TASK PROMPT:
Go through the entries below and report how many lines contain the string "cyan". Nothing but the number is wanted.

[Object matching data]
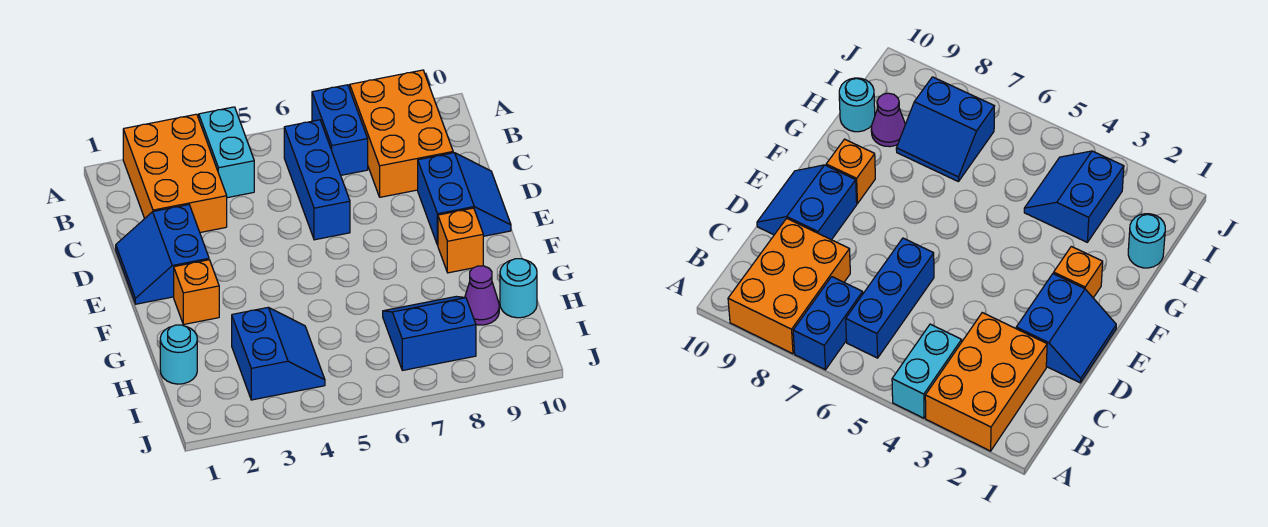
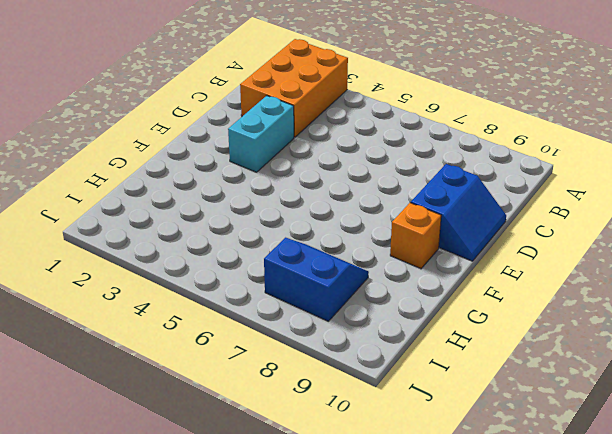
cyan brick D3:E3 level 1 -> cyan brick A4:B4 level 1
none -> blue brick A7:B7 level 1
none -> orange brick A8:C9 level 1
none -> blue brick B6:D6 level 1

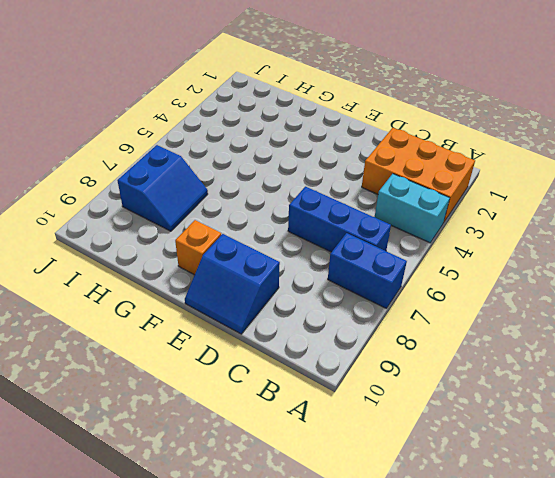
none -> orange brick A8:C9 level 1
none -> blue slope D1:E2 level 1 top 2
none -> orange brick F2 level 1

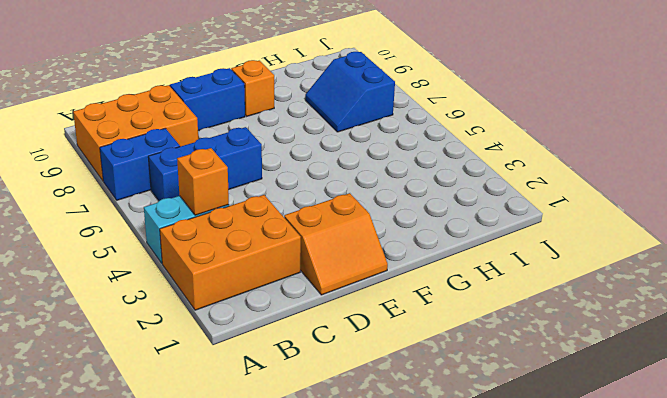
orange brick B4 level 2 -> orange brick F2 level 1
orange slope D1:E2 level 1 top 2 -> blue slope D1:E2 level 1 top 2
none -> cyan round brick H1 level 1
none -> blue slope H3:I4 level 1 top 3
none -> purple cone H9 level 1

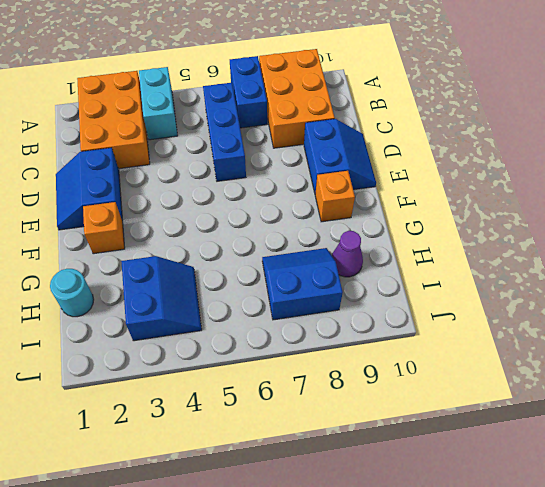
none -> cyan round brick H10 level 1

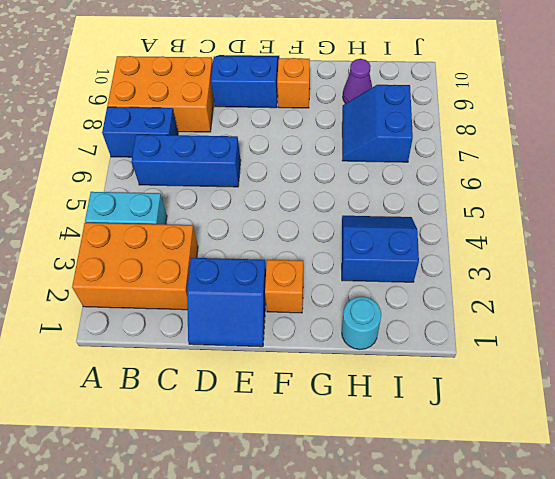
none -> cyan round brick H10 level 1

OUTPUT:
4